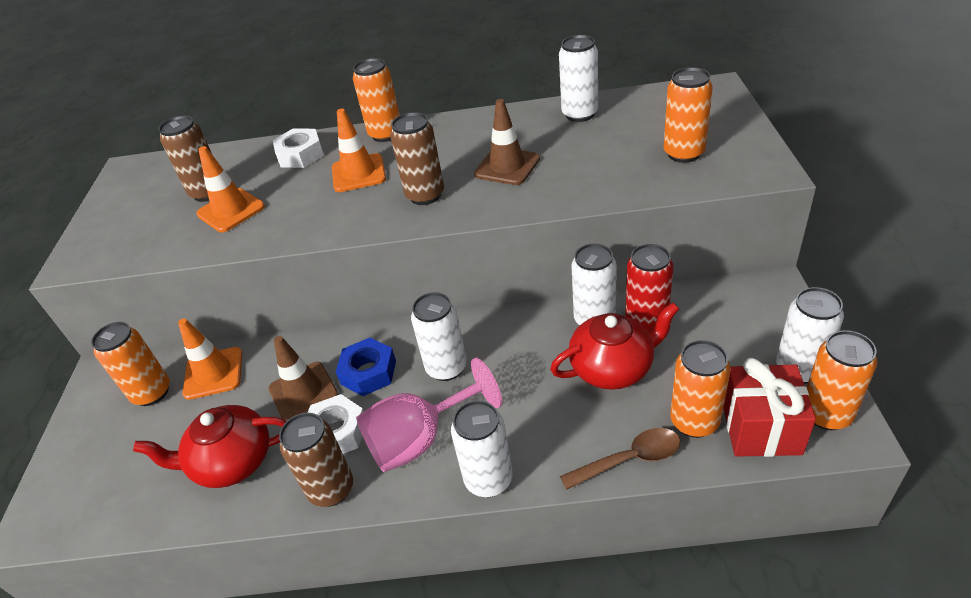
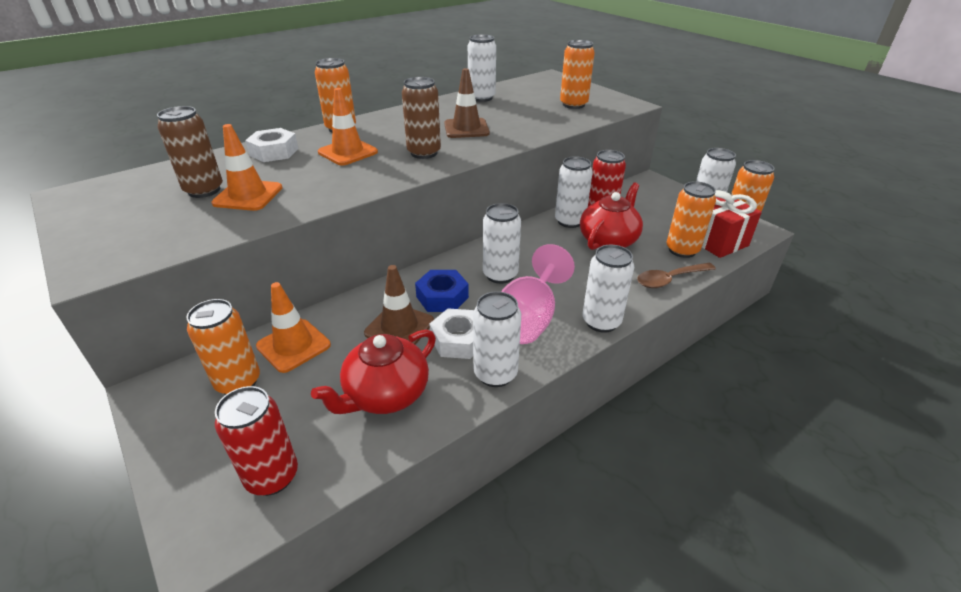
camera: 40 degrees left, 5 degrees down
(104, 497) = (272, 476): none -> red can
(331, 489) = (495, 374): brown can -> white can
(629, 459) = (670, 279): brown spoon -> brown spoon turned 150 degrees counterclockwise

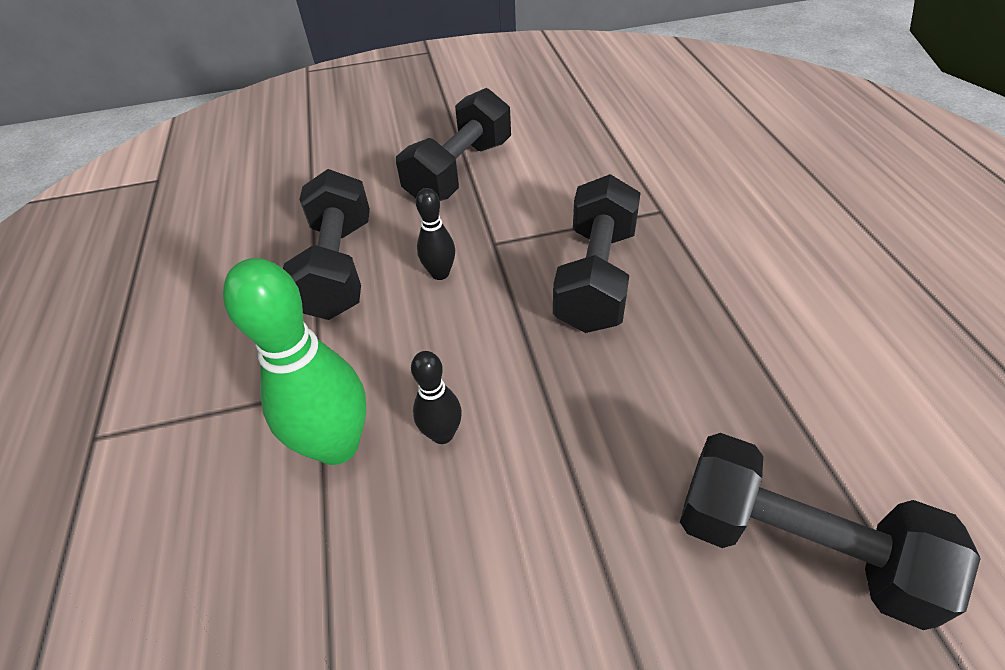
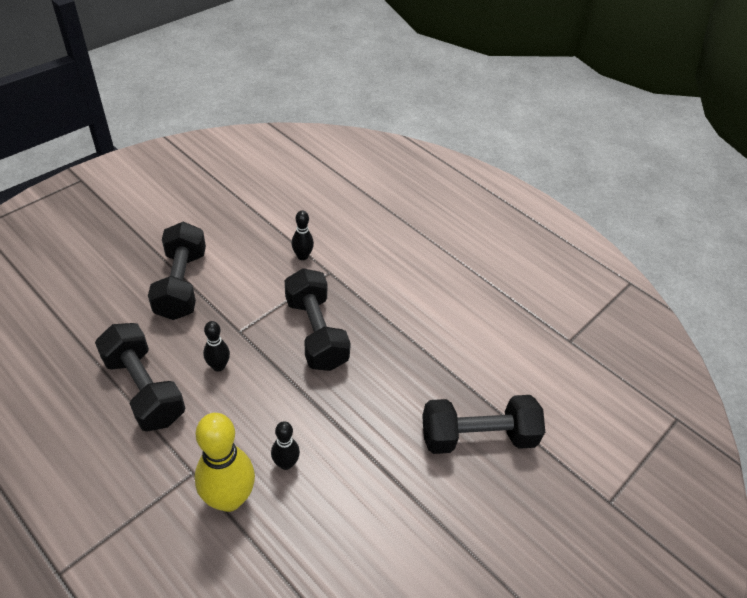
camera: 40 degrees left, 0 degrees up
(337, 445) = (229, 498): green bowling pin -> yellow bowling pin
(633, 182) = (302, 256): none -> black bowling pin

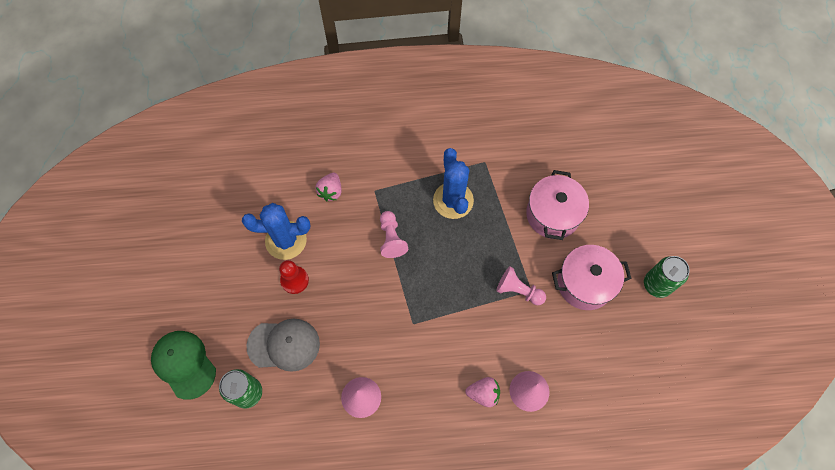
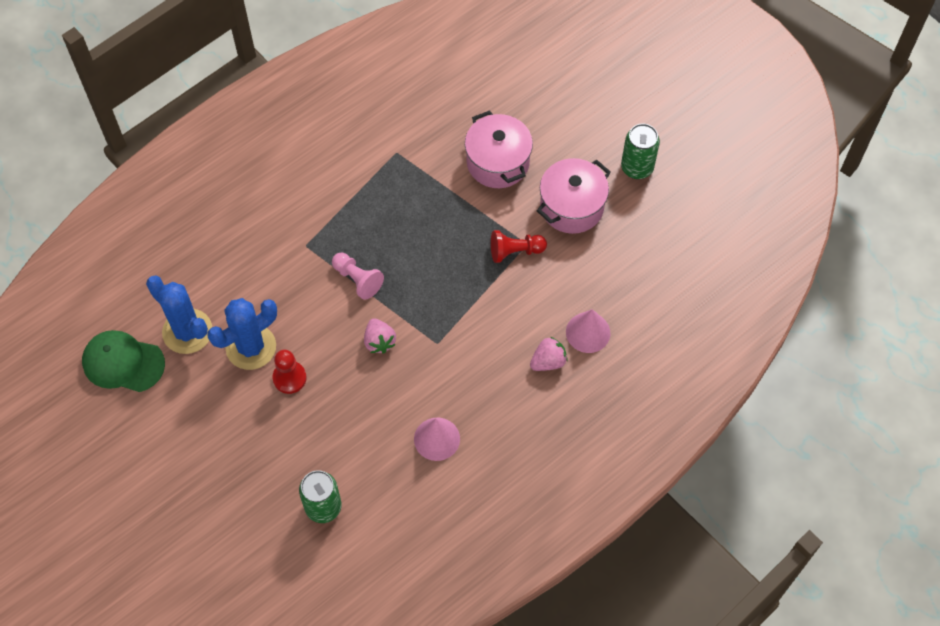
camera: 35 degrees left, 5 degrees down
(184, 364) = (237, 524): green cap -> green cap (123, 362)
(284, 345) = (325, 442): grey cap -> none
(331, 191) = (261, 273): pink strawberry -> pink strawberry (379, 341)
(453, 200) = (392, 207): blue cactus -> blue cactus (187, 331)
(518, 290) = (515, 251): pink pawn -> red pawn

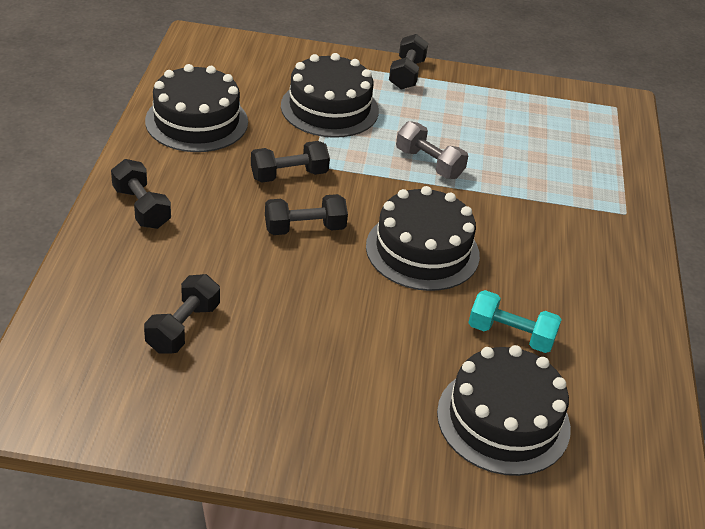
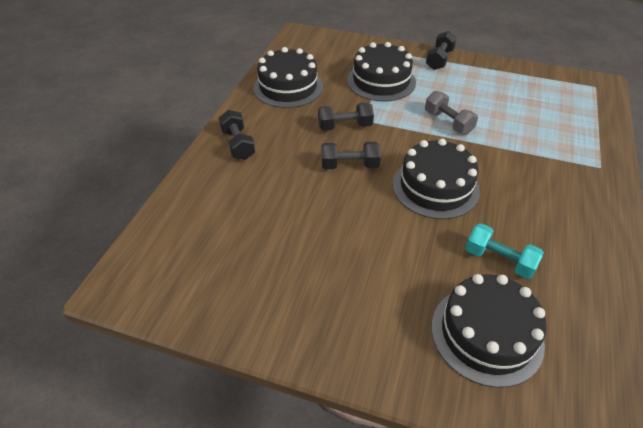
camera: 15 degrees right, 5 degrees up
(183, 327) = (248, 234): black dumbbell -> none

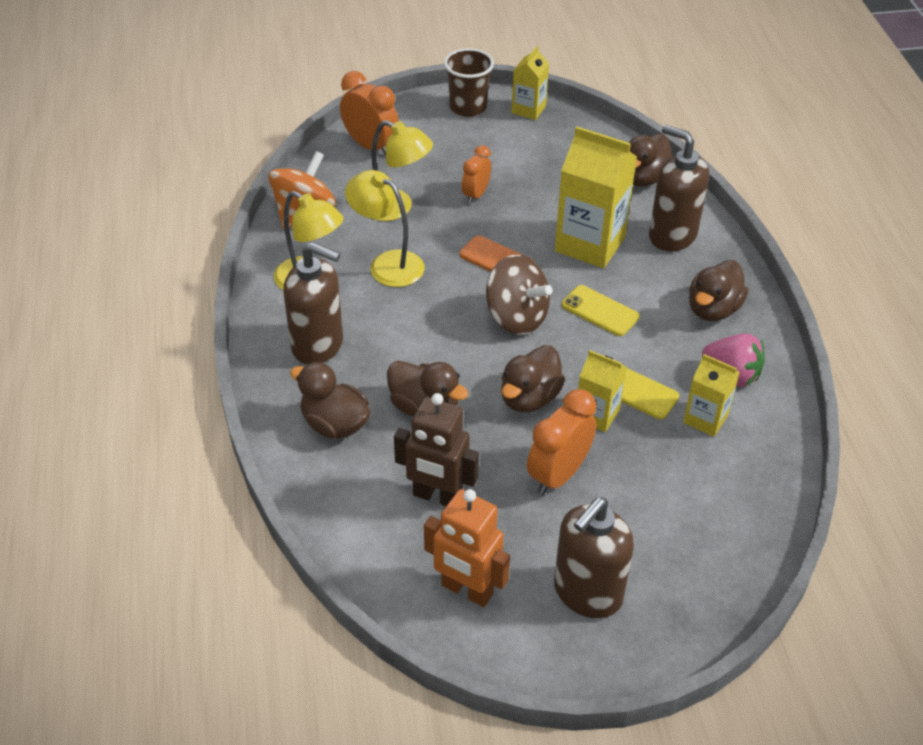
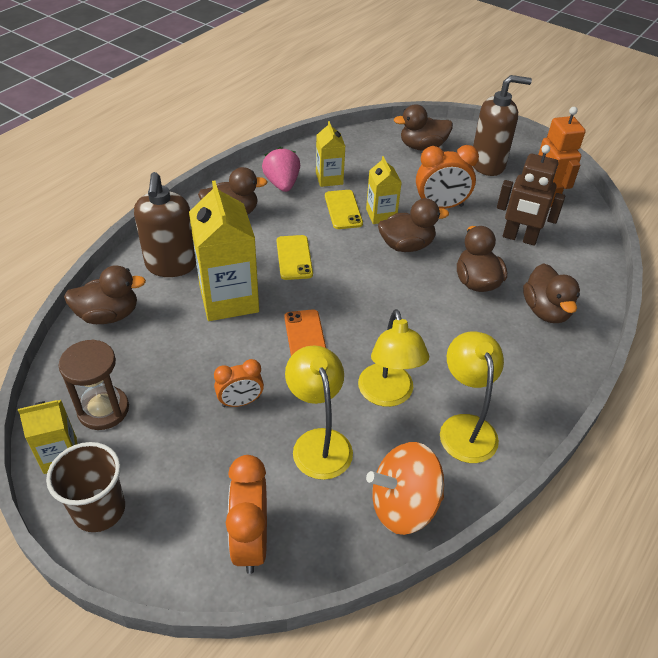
camera: 135 degrees left, 0 degrees up
(318, 345) = (509, 369): brown soap dispenser -> none
(437, 496) = (519, 238): brown robot -> brown robot turned 135 degrees clockwise
(516, 317) = (350, 290): brown spinning top -> none
(546, 138) = (103, 410): none -> brown hourglass
(691, 557) = (422, 147): none -> brown duck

YOUR ASSIGNMENT — Scan the lines above for the word "brown". Return each one that has it.

SOLUTION TO THE EXERCISE —
(331, 489) = (495, 374): brown can -> white can
(629, 459) = (670, 279): brown spoon -> brown spoon turned 150 degrees counterclockwise
(318, 345) = (509, 369): brown soap dispenser -> none
(437, 496) = (519, 238): brown robot -> brown robot turned 135 degrees clockwise
(516, 317) = (350, 290): brown spinning top -> none
(546, 138) = (103, 410): none -> brown hourglass
(691, 557) = (422, 147): none -> brown duck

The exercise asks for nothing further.